■ Problem to work on ■
In the records below, locate the line containing "camera: 80 degrees right, 10 degrees up"; output that line and every following line through the last, exactly.

(Records from a dataset)
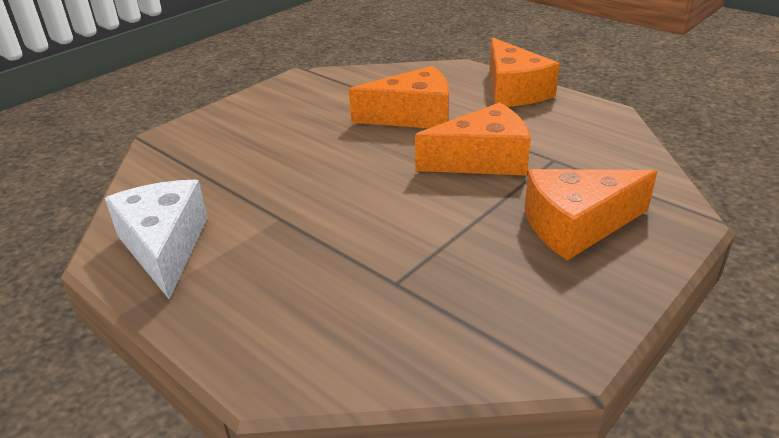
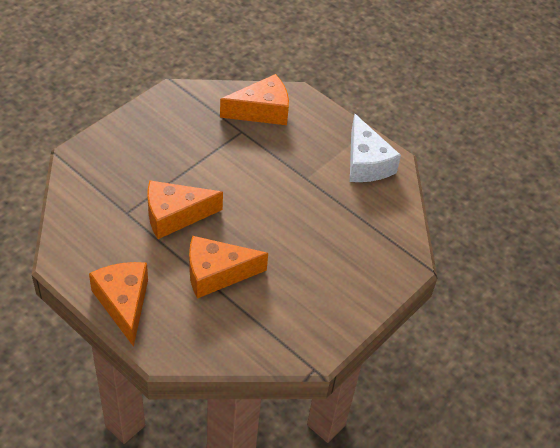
camera: 175 degrees right, 15 degrees up
orange cheese [524,169,657,260] -> orange cheese moved to [220,74,289,125]

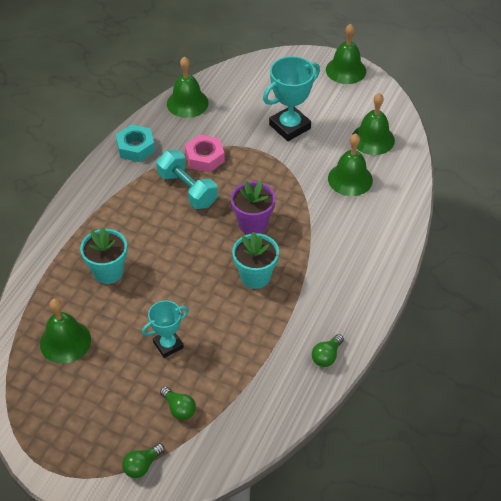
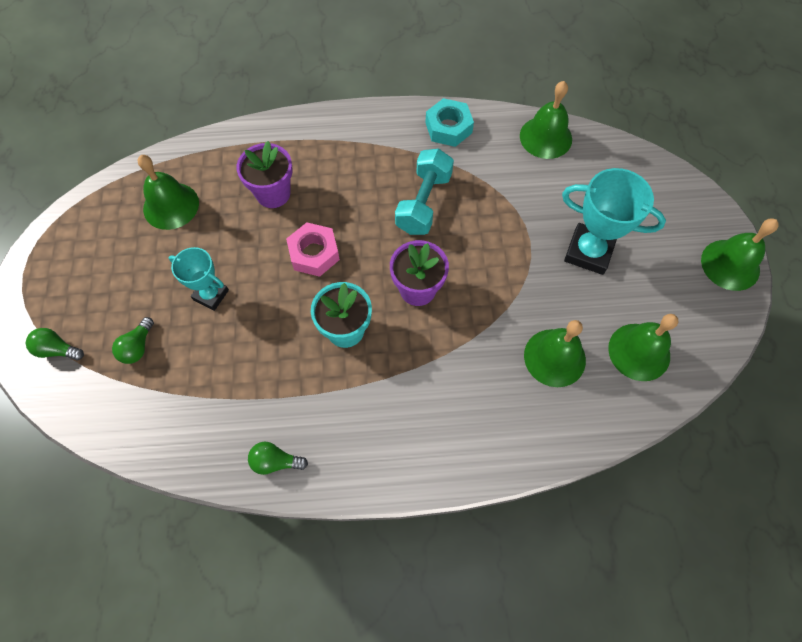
camera: 60 degrees right, 15 degrees up
turquoise flower pot [80,227,127,284] -> purple flower pot [236,141,293,208]
pink nut [185,135,225,173] -> pink nut moved to [286,222,340,277]

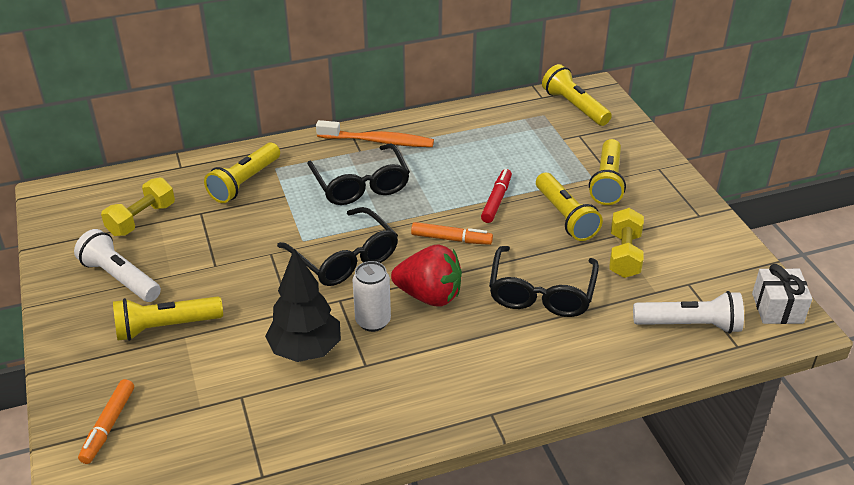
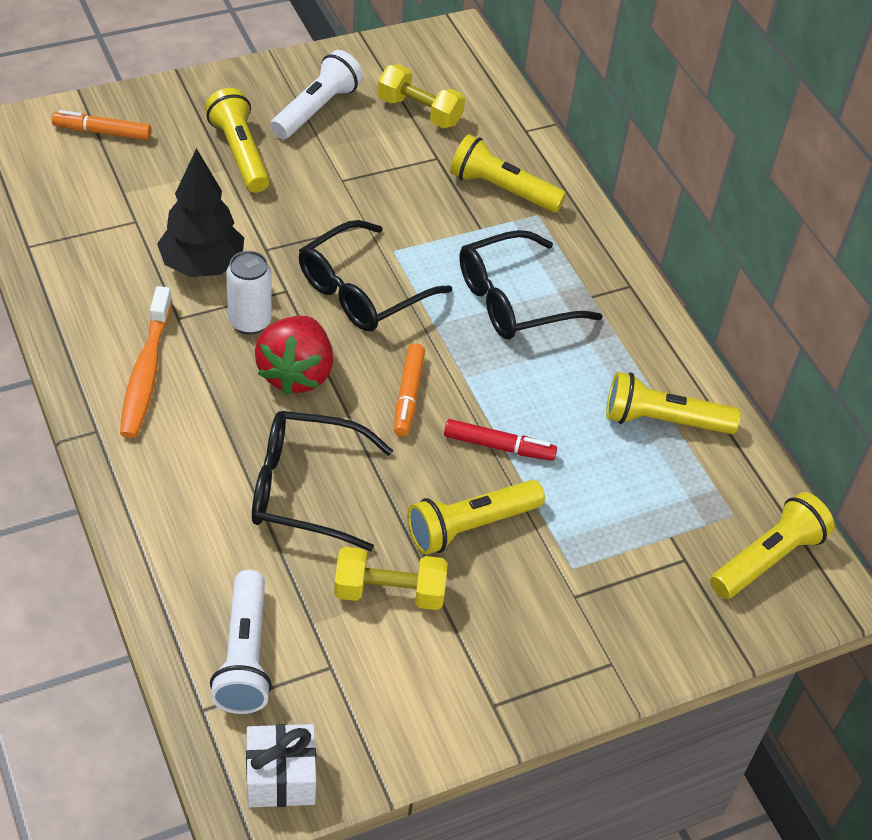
camera: 80 degrees right, 10 degrees up
orange toothbrush [316,120,434,147] -> orange toothbrush moved to [120,286,172,438]
yellow flashlight [589,139,626,205] -> yellow flashlight moved to [606,372,741,434]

■ Solution to this task ■
camera: 80 degrees right, 10 degrees up
orange toothbrush [316,120,434,147] -> orange toothbrush moved to [120,286,172,438]
yellow flashlight [589,139,626,205] -> yellow flashlight moved to [606,372,741,434]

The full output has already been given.